== DATASET EXTRACT ==
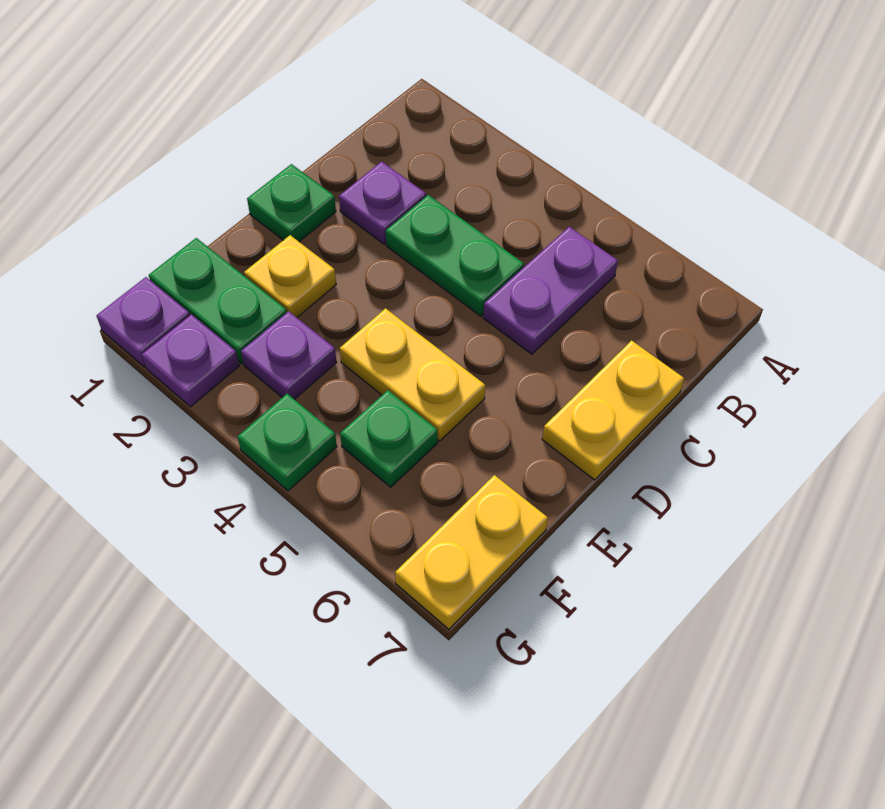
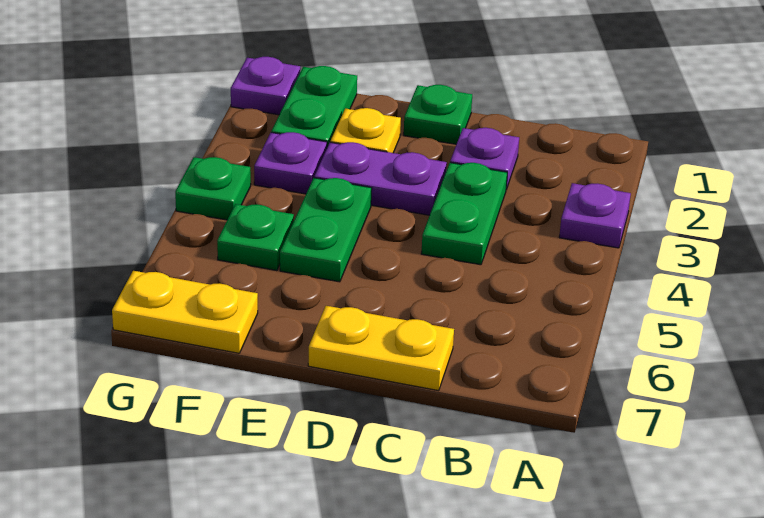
purple plate B5:C5 level 1 -> purple plate D3:E3 level 1
yellow plate E4:E5 level 1 -> green plate E4:E5 level 1
purple plate G2 level 1 -> purple plate A3 level 1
===
◆ YOUR ASSIGNMENT
Only the lines from the one holding "yellow plate E4:E5" through the end of the listing should be given again, exactly and with both ends included.

◆ EXERCISE RESULT
yellow plate E4:E5 level 1 -> green plate E4:E5 level 1
purple plate G2 level 1 -> purple plate A3 level 1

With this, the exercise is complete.